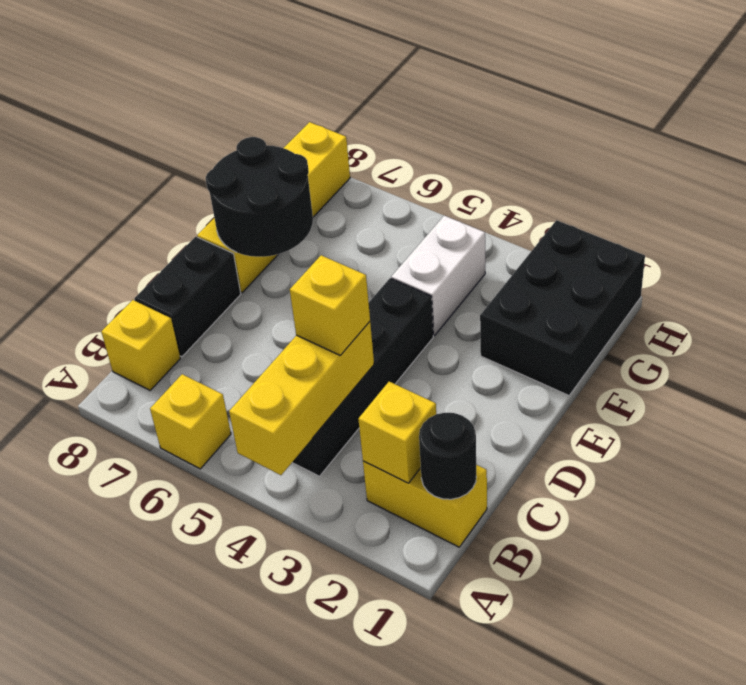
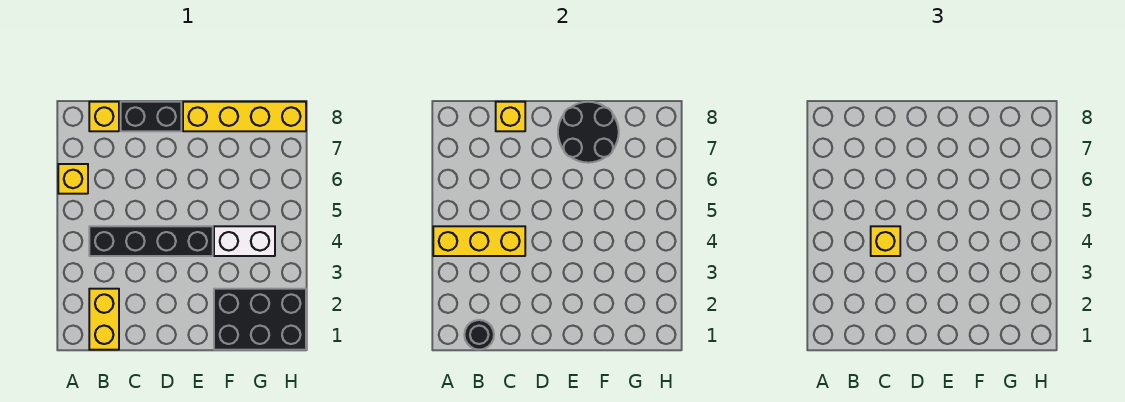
yellow brick B2 level 2 -> yellow brick C8 level 2

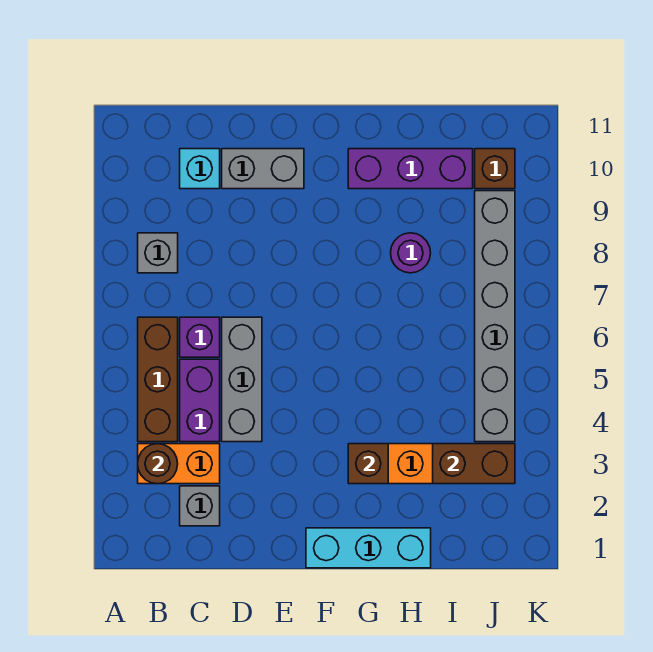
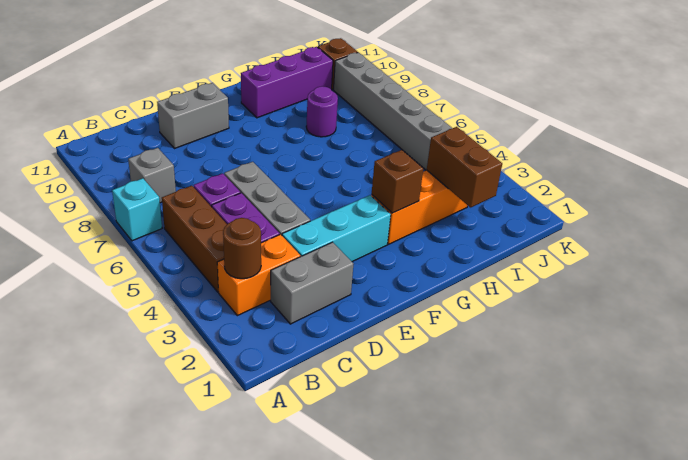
grey brick C2 level 1 -> grey brick C2:D2 level 1
cyan brick C10 level 1 -> cyan brick A7 level 1
cyan brick F1:H1 level 1 -> cyan brick D3:F3 level 1
brown brick I3:J3 level 2 -> brown brick I2:I3 level 2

☆ ☆ ☆

*Work to be completed*
What is needed is a word-for-word restatement of every line from the one with "cyan brick F1:H1" to the end of the entries above.

*Reply*
cyan brick F1:H1 level 1 -> cyan brick D3:F3 level 1
brown brick I3:J3 level 2 -> brown brick I2:I3 level 2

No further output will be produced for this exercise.